WHAT YOU WILL DO: Word for word, copy all the data and drop the pictures.

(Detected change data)
=== Section Start ===
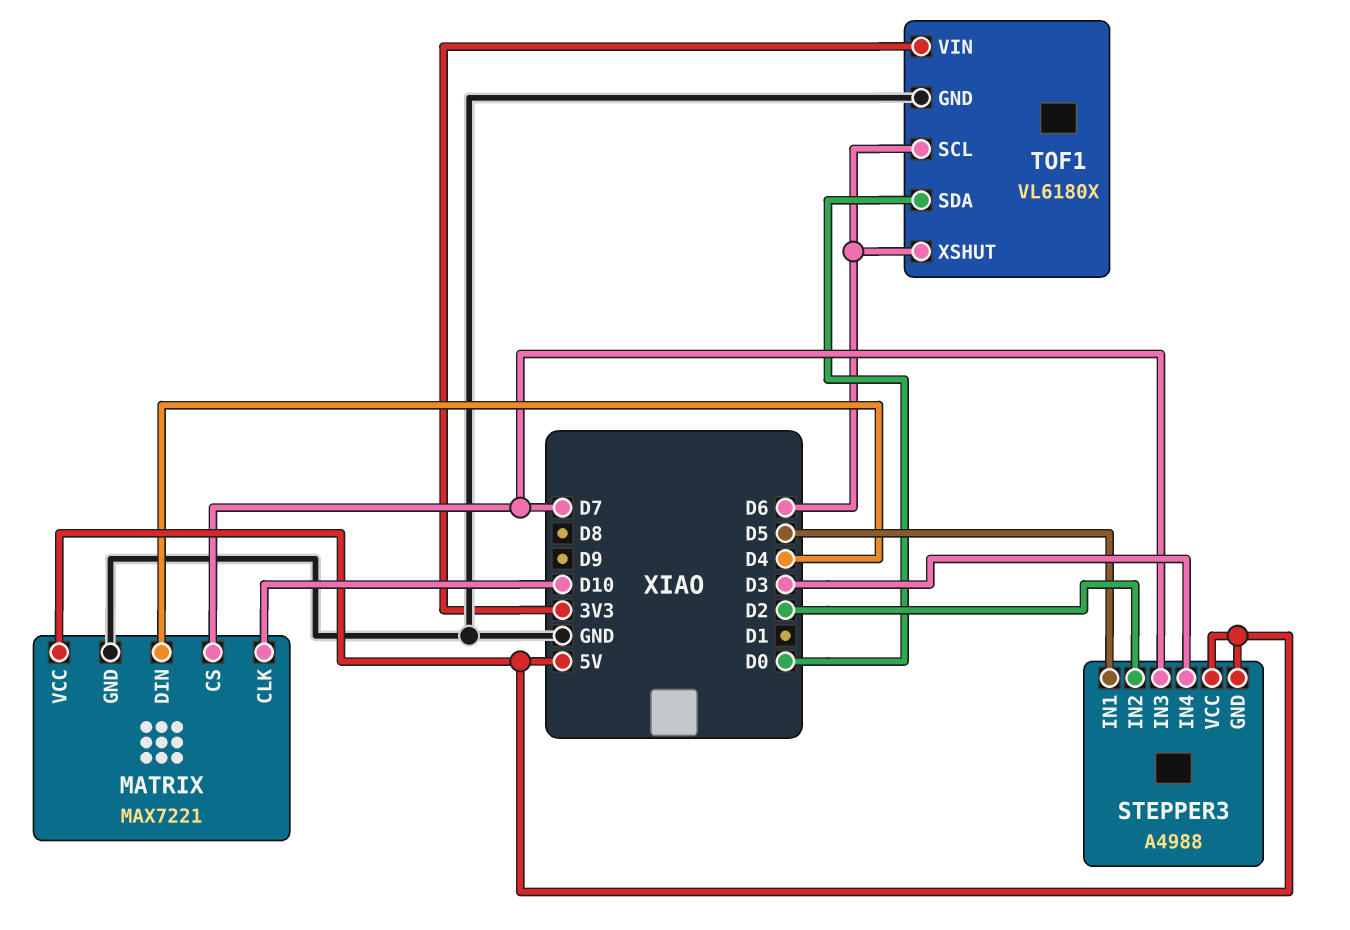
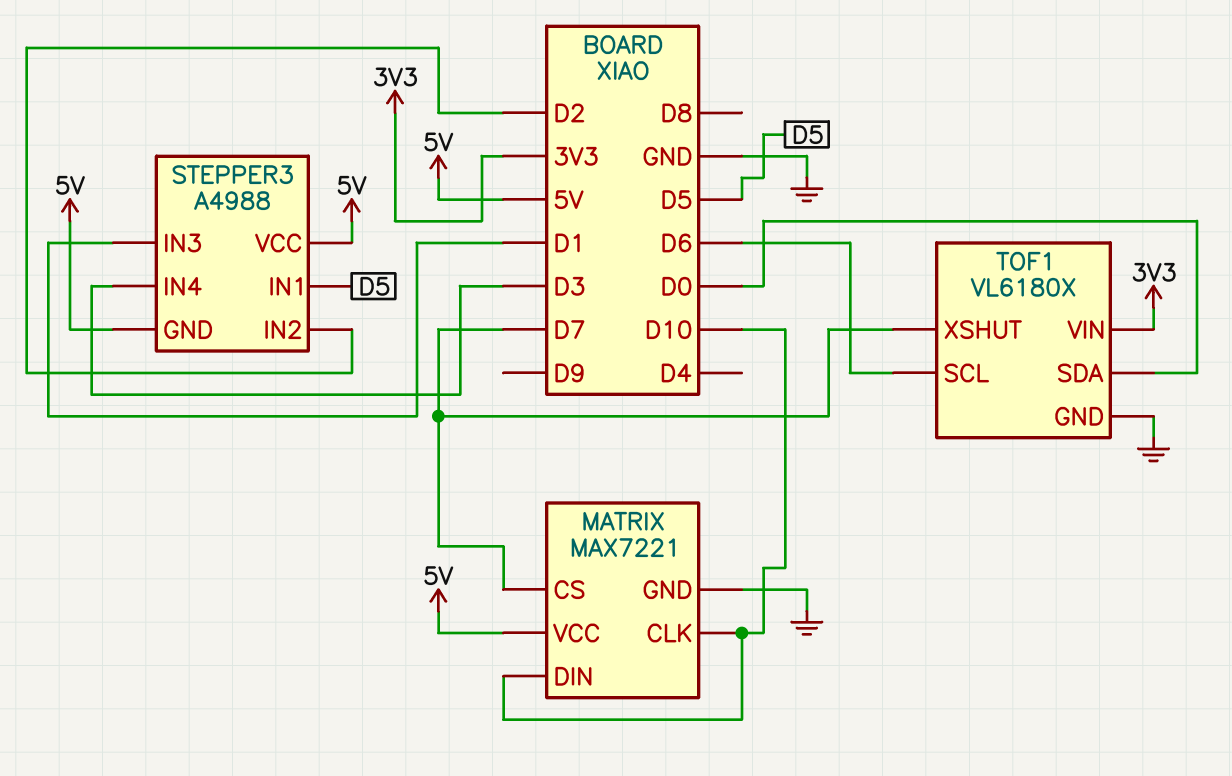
MATRIX pin DIN: D4 -> D10
STEPPER3 pin IN3: D7 -> D1
TOF1 pin XSHUT: D6 -> D7

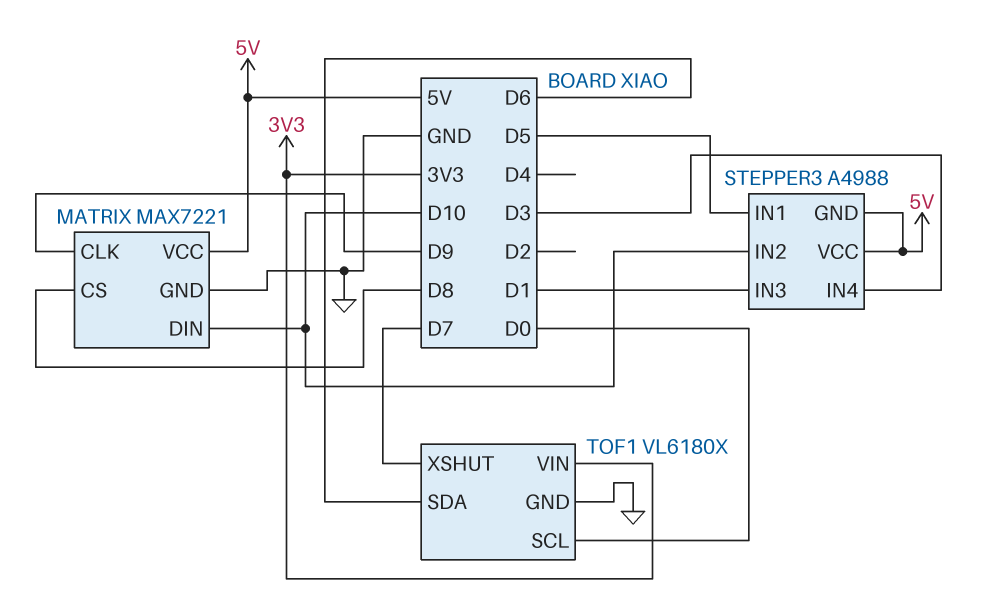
MATRIX pin CLK: D10 -> D9
MATRIX pin CS: D7 -> D8
STEPPER3 pin IN2: D2 -> D10
TOF1 pin SCL: D6 -> D0
TOF1 pin SDA: D0 -> D6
=== Section End ===
SOLUTION TO THE PROBLEM:
MATRIX pin DIN: D4 -> D10
STEPPER3 pin IN3: D7 -> D1
TOF1 pin XSHUT: D6 -> D7

MATRIX pin CLK: D10 -> D9
MATRIX pin CS: D7 -> D8
STEPPER3 pin IN2: D2 -> D10
TOF1 pin SCL: D6 -> D0
TOF1 pin SDA: D0 -> D6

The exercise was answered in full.